Provided material:
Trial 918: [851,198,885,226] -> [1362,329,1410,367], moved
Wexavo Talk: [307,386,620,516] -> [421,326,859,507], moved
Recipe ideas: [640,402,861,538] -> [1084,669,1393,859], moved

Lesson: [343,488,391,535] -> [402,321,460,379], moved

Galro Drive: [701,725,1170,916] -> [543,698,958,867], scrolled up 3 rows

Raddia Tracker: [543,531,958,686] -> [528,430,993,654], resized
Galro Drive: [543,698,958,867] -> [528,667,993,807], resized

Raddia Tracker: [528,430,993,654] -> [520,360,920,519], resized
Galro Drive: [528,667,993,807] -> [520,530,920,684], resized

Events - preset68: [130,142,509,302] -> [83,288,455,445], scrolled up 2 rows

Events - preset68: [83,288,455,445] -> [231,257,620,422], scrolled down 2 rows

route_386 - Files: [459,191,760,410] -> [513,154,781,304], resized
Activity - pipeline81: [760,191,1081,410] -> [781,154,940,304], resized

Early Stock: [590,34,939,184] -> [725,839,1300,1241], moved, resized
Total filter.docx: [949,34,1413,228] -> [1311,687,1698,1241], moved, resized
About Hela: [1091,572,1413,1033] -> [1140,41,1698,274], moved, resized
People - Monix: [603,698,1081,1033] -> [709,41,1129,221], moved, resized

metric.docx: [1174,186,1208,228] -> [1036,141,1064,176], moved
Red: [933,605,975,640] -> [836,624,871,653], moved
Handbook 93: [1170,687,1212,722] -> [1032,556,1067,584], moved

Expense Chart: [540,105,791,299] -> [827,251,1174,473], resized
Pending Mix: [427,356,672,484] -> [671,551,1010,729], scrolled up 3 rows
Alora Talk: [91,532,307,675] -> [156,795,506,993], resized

Exercise goal: Return the data from the top line through the bottom line exactly.

Response area:
Trial 918: [851,198,885,226] -> [1362,329,1410,367], moved
Wexavo Talk: [307,386,620,516] -> [421,326,859,507], moved
Recipe ideas: [640,402,861,538] -> [1084,669,1393,859], moved

Lesson: [343,488,391,535] -> [402,321,460,379], moved

Galro Drive: [701,725,1170,916] -> [543,698,958,867], scrolled up 3 rows

Raddia Tracker: [543,531,958,686] -> [528,430,993,654], resized
Galro Drive: [543,698,958,867] -> [528,667,993,807], resized

Raddia Tracker: [528,430,993,654] -> [520,360,920,519], resized
Galro Drive: [528,667,993,807] -> [520,530,920,684], resized

Events - preset68: [130,142,509,302] -> [83,288,455,445], scrolled up 2 rows

Events - preset68: [83,288,455,445] -> [231,257,620,422], scrolled down 2 rows

route_386 - Files: [459,191,760,410] -> [513,154,781,304], resized
Activity - pipeline81: [760,191,1081,410] -> [781,154,940,304], resized

Early Stock: [590,34,939,184] -> [725,839,1300,1241], moved, resized
Total filter.docx: [949,34,1413,228] -> [1311,687,1698,1241], moved, resized
About Hela: [1091,572,1413,1033] -> [1140,41,1698,274], moved, resized
People - Monix: [603,698,1081,1033] -> [709,41,1129,221], moved, resized

metric.docx: [1174,186,1208,228] -> [1036,141,1064,176], moved
Red: [933,605,975,640] -> [836,624,871,653], moved
Handbook 93: [1170,687,1212,722] -> [1032,556,1067,584], moved

Expense Chart: [540,105,791,299] -> [827,251,1174,473], resized
Pending Mix: [427,356,672,484] -> [671,551,1010,729], scrolled up 3 rows
Alora Talk: [91,532,307,675] -> [156,795,506,993], resized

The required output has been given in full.